Scan the records below for the line with "pink fish: 9 -> 12" and the line with "green truck: 4 -> 5". Repeat those two lines and every line between them exactly, and nothing else.
Record excerpts Start Marker
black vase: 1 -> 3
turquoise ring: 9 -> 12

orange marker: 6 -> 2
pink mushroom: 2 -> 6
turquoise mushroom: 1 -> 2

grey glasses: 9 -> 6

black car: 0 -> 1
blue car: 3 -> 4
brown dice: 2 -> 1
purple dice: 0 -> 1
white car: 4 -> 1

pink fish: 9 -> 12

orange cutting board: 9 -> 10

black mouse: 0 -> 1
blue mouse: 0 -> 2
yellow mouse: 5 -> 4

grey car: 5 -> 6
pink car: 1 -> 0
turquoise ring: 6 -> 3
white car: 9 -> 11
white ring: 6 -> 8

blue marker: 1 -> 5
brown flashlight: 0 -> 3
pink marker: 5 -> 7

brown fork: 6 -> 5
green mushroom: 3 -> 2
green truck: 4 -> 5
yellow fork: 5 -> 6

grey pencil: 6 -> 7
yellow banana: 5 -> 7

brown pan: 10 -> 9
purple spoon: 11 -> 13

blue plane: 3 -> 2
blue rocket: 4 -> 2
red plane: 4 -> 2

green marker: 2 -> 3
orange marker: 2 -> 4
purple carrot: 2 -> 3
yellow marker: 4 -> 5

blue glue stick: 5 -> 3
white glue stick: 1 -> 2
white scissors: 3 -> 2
Record excerpts End Marker
## Solution to this problem
pink fish: 9 -> 12

orange cutting board: 9 -> 10

black mouse: 0 -> 1
blue mouse: 0 -> 2
yellow mouse: 5 -> 4

grey car: 5 -> 6
pink car: 1 -> 0
turquoise ring: 6 -> 3
white car: 9 -> 11
white ring: 6 -> 8

blue marker: 1 -> 5
brown flashlight: 0 -> 3
pink marker: 5 -> 7

brown fork: 6 -> 5
green mushroom: 3 -> 2
green truck: 4 -> 5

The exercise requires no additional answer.